- **YOUR ASSIGNMENT**
The stretch wanted below opens at the line containing "shifted,reel of thread/royal" and closes at the line containing "rotated,teapot/royal blue,<589 173>,,<588". Please return it exactly, with no other lines.

──────── RECORDS TO PROCESS

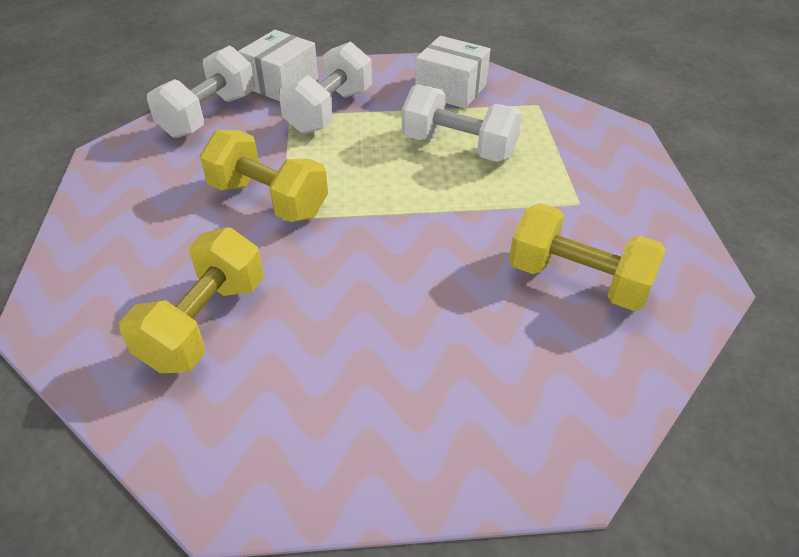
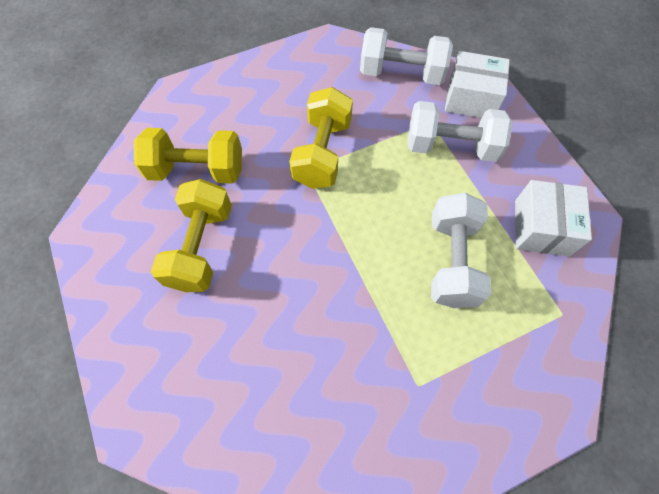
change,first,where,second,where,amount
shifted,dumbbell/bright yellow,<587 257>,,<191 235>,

────────────────
──────── RECORDS TO PROCESS

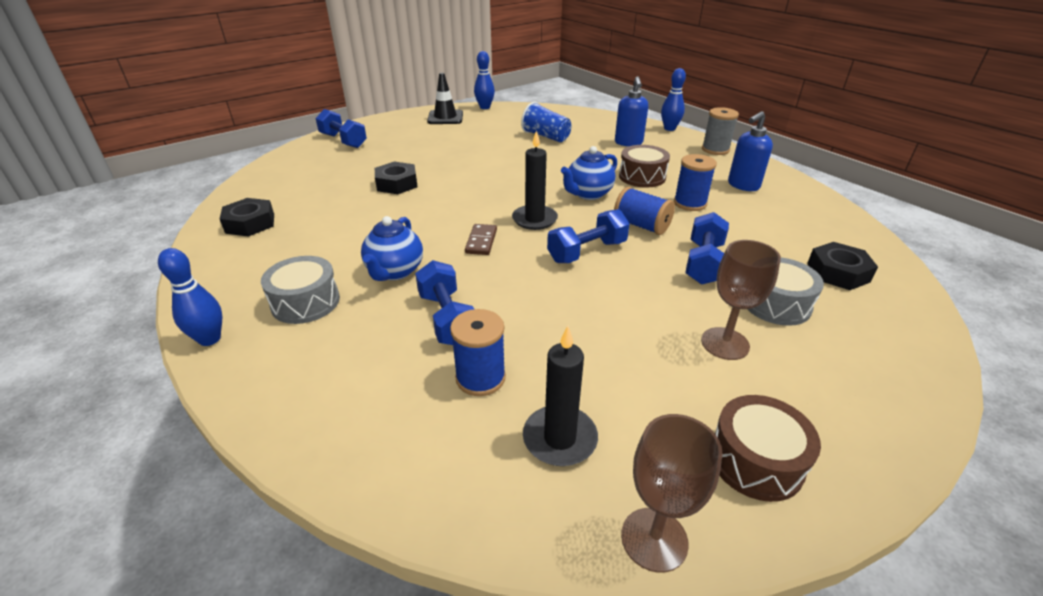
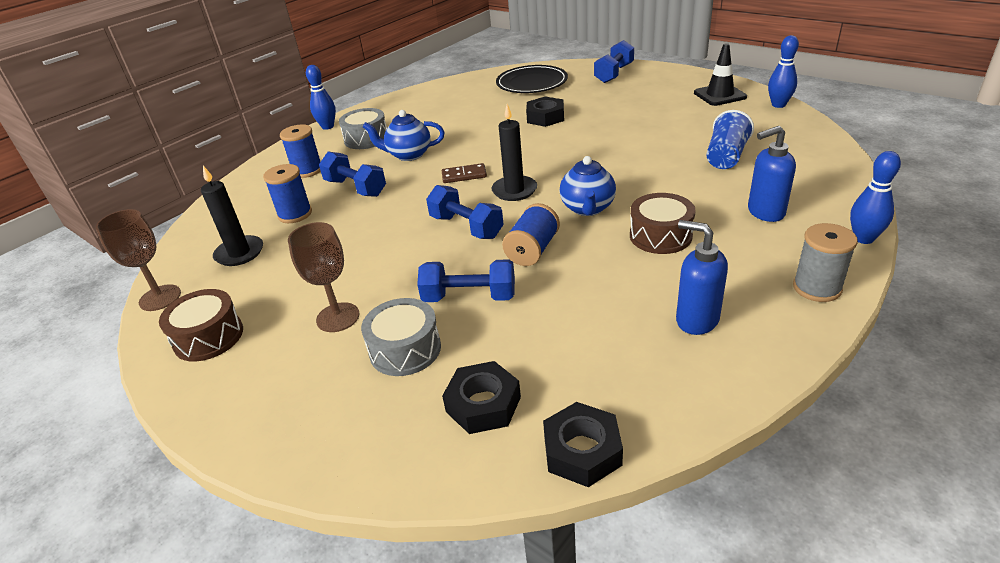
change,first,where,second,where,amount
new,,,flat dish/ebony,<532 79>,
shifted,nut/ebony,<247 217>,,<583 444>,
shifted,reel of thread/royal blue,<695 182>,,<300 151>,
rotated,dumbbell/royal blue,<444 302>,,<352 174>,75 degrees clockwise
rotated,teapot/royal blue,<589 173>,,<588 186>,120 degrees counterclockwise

────────────────

- **PROBLEM SOLUTION**
shifted,reel of thread/royal blue,<695 182>,,<300 151>,
rotated,dumbbell/royal blue,<444 302>,,<352 174>,75 degrees clockwise
rotated,teapot/royal blue,<589 173>,,<588 186>,120 degrees counterclockwise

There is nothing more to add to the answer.